Rewrite the lines below, replacing "coastal landscape" with "seaside landscape" and leaving everything else unchanged. Omit the pictures from your answer.

(MATERIAL SUPPLIED)

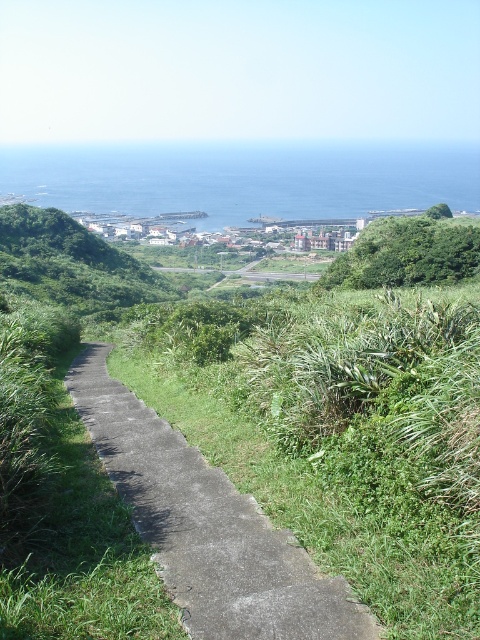
You are standing at the top of the hill overlooking the coastal landscape. You notice a point marked at coordinates (242, 179). What is located at this point?

The blue water at upper center is located at point (242, 179).

In the scene shown: You are a hiker standing on the pathway in the coastal landscape. You see the green grassy hillside at center and the green leafy bush at upper right. Which of these two objects is positioned higher in the scene?

The green grassy hillside at center is located above the green leafy bush at upper right, so it is positioned higher in the scene.

You are standing at the top of a hill and want to reach the settlement below. You see the green grassy hillside at center. Based on its position, can you estimate how far down the hill you need to walk to reach the settlement?

The green grassy hillside at center is located at coordinates point (72, 262), which indicates it is positioned approximately 41.2 percent from the left edge and 15 percent from the top edge of the image. This suggests that the settlement is situated further down the slope, so you would need to descend about 15 percent of the hill from the top to reach it.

(End MATERIAL SUPPLIED)

*REPLY TO THE TASK*
You are standing at the top of the hill overlooking the seaside landscape. You notice a point marked at coordinates (242, 179). What is located at this point?

The blue water at upper center is located at point (242, 179).

In the scene shown: You are a hiker standing on the pathway in the seaside landscape. You see the green grassy hillside at center and the green leafy bush at upper right. Which of these two objects is positioned higher in the scene?

The green grassy hillside at center is located above the green leafy bush at upper right, so it is positioned higher in the scene.

You are standing at the top of a hill and want to reach the settlement below. You see the green grassy hillside at center. Based on its position, can you estimate how far down the hill you need to walk to reach the settlement?

The green grassy hillside at center is located at coordinates point (72, 262), which indicates it is positioned approximately 41.2 percent from the left edge and 15 percent from the top edge of the image. This suggests that the settlement is situated further down the slope, so you would need to descend about 15 percent of the hill from the top to reach it.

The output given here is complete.